*** DATA TO USE ***

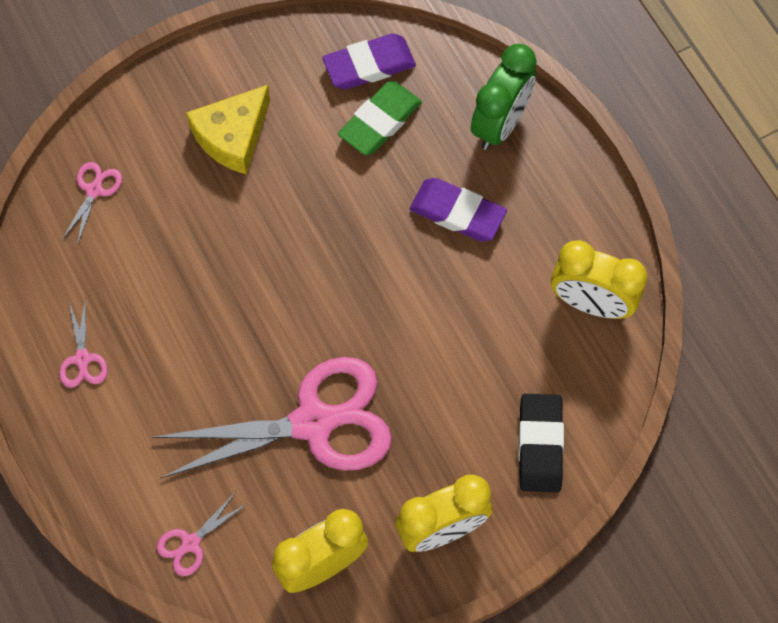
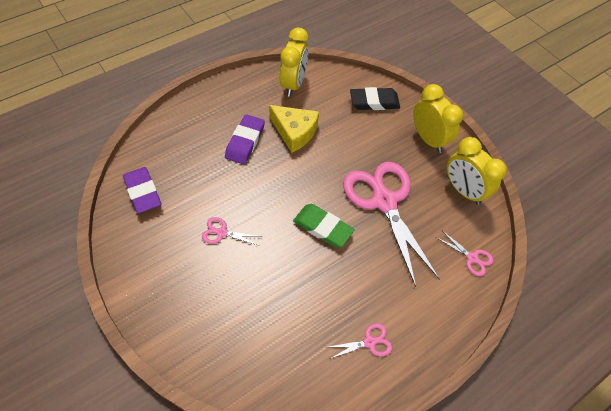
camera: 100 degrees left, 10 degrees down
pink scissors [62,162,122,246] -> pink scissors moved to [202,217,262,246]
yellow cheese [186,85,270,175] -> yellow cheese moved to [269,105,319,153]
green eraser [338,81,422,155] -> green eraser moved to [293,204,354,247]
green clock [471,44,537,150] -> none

*** End of DATA TO USE ***

**THE TASK**
Word for word, give the entries back in full; the pictures do not belong in the copy.

**WRITTEN RESPONSE**
camera: 100 degrees left, 10 degrees down
pink scissors [62,162,122,246] -> pink scissors moved to [202,217,262,246]
yellow cheese [186,85,270,175] -> yellow cheese moved to [269,105,319,153]
green eraser [338,81,422,155] -> green eraser moved to [293,204,354,247]
green clock [471,44,537,150] -> none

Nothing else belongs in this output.